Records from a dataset
· · · · · · ·
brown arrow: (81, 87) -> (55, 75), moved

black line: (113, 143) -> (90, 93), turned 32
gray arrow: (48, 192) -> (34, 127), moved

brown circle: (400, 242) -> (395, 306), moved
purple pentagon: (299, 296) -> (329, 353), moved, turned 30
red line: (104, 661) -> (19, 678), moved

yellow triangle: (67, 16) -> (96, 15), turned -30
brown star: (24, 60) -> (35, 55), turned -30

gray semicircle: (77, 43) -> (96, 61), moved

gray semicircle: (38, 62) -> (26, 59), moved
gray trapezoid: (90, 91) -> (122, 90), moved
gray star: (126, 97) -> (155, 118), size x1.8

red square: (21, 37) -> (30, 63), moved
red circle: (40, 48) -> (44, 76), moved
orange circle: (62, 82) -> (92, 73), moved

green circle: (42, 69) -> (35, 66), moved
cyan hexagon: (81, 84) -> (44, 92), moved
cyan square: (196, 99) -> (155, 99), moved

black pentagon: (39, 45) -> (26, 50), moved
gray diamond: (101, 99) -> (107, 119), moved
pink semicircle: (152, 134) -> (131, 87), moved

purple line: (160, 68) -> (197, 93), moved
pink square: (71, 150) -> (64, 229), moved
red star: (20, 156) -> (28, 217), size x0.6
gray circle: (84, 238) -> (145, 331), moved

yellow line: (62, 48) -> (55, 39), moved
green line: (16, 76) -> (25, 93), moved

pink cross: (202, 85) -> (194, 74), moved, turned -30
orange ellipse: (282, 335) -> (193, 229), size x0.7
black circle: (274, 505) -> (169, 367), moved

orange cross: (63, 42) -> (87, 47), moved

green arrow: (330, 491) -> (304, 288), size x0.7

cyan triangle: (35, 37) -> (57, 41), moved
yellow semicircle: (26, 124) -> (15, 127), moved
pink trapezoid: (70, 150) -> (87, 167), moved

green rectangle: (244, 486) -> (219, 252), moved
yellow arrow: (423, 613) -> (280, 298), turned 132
· · · · · · ·
» EXERCISE DESCRIPTION: When a line above includes the word "black", please list that line.

» RESPONSE BOX:
black line: (113, 143) -> (90, 93), turned 32
black pentagon: (39, 45) -> (26, 50), moved
black circle: (274, 505) -> (169, 367), moved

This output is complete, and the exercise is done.